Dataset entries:
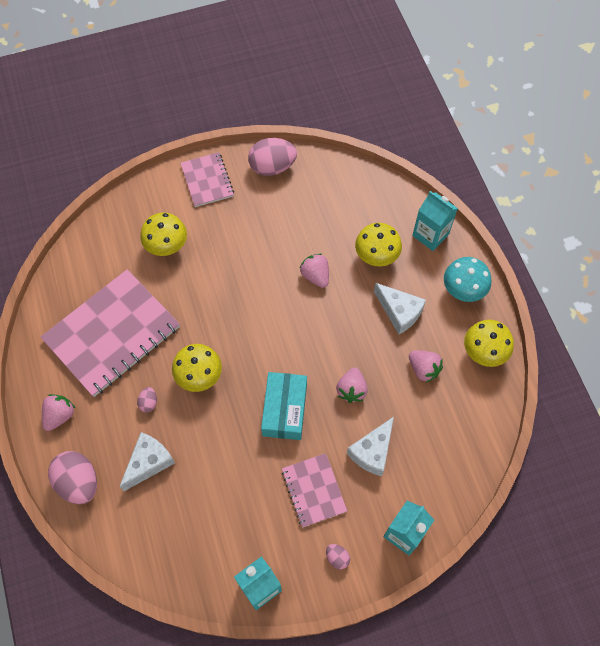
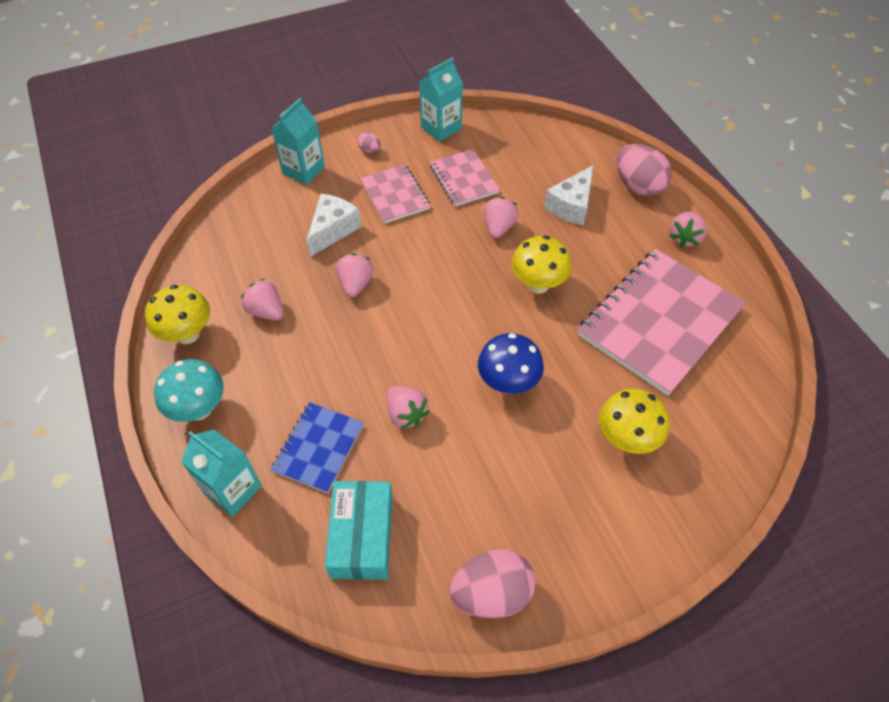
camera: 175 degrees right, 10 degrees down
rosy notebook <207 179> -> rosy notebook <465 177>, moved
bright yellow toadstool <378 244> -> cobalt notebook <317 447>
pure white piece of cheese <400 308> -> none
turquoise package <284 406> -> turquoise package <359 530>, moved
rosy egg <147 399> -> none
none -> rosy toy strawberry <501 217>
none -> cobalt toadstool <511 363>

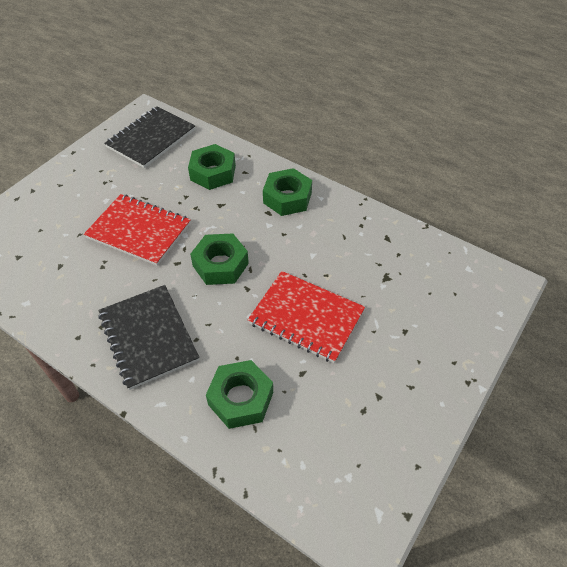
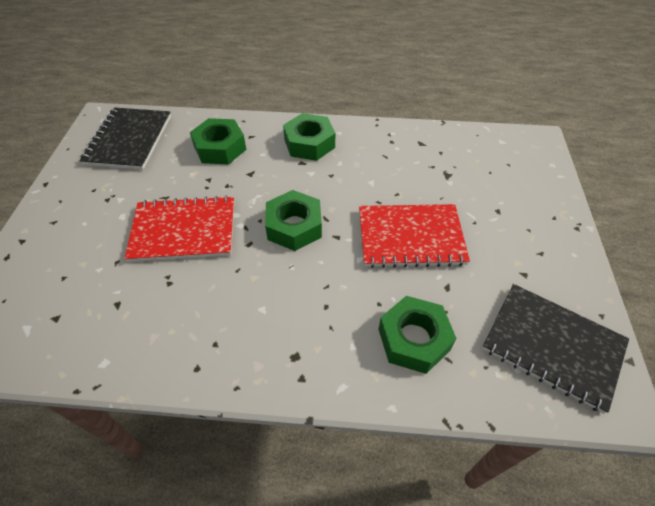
camera: 30 degrees left, 0 degrees up
ebony notebook <148 337> -> ebony notebook <555 349>, moved

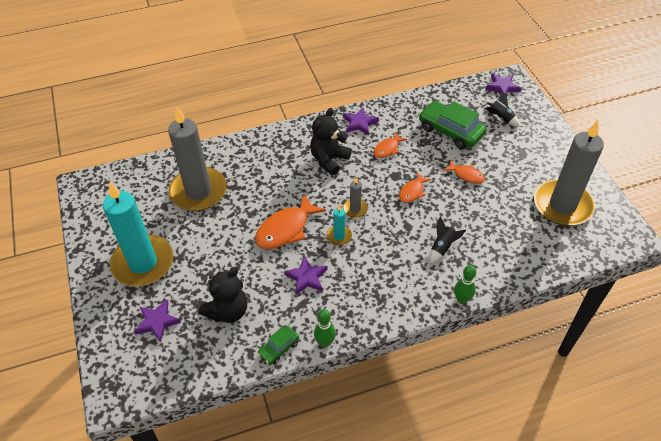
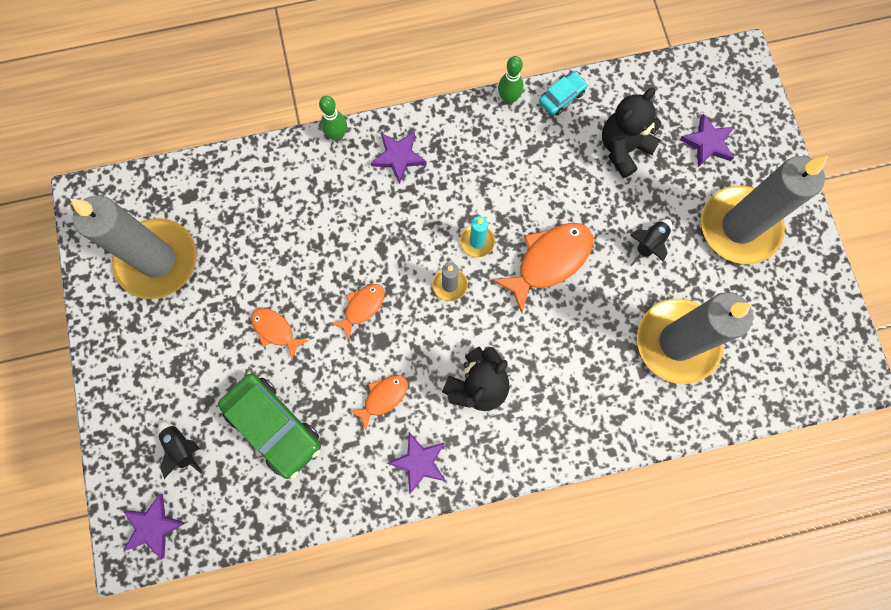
camera: 175 degrees left, 25 degrees up
turquoise pillar candle <138 234> -> gray pillar candle <764 210>
ebony toy rocket <447 240> -> ebony toy rocket <651 243>, moved
violet star <306 275> -> violet star <399 158>, moved
emerald car <278 345> -> turquoise car <563 93>

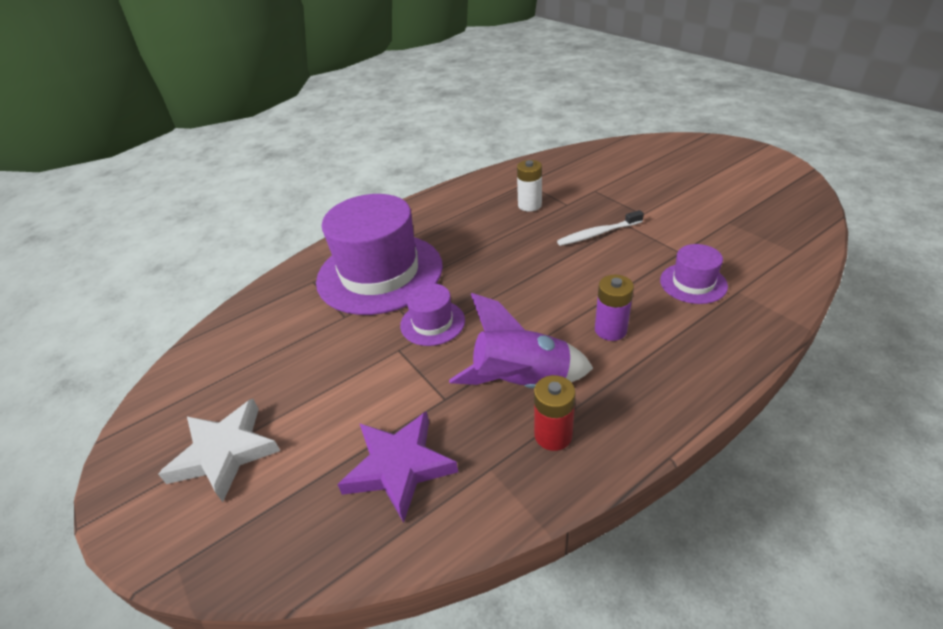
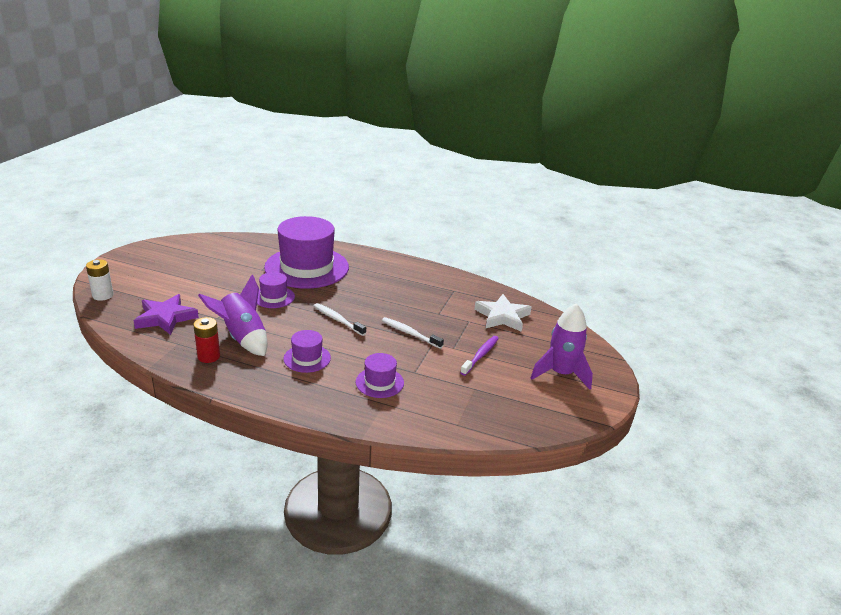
camera: 50 degrees right, 10 degrees down
pure white AA battery <529 186> -> pure white AA battery <100 280>, moved
violet AA battery <614 308> -> violet tall hat <307 351>
pure white star <219 450> -> pure white star <503 313>, moved
none -> pure white tooth brush <340 319>
none -> violet toy rocket <562 346>
none -> violet tooth brush <479 356>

▶ _THE TASK_: The entries above should be given again exactly, minus any pictures.

▶ _FINAL ANSWER_:
camera: 175 degrees right, 10 degrees down
rosy notebook <207 179> -> rosy notebook <465 177>, moved
bright yellow toadstool <378 244> -> cobalt notebook <317 447>
pure white piece of cheese <400 308> -> none
turquoise package <284 406> -> turquoise package <359 530>, moved
rosy egg <147 399> -> none
none -> rosy toy strawberry <501 217>
none -> cobalt toadstool <511 363>

camera: 30 degrees left, 0 degrees up
ebony notebook <148 337> -> ebony notebook <555 349>, moved

camera: 175 degrees left, 25 degrees up
turquoise pillar candle <138 234> -> gray pillar candle <764 210>
ebony toy rocket <447 240> -> ebony toy rocket <651 243>, moved
violet star <306 275> -> violet star <399 158>, moved
emerald car <278 345> -> turquoise car <563 93>

camera: 50 degrees right, 10 degrees down
pure white AA battery <529 186> -> pure white AA battery <100 280>, moved
violet AA battery <614 308> -> violet tall hat <307 351>
pure white star <219 450> -> pure white star <503 313>, moved
none -> pure white tooth brush <340 319>
none -> violet toy rocket <562 346>
none -> violet tooth brush <479 356>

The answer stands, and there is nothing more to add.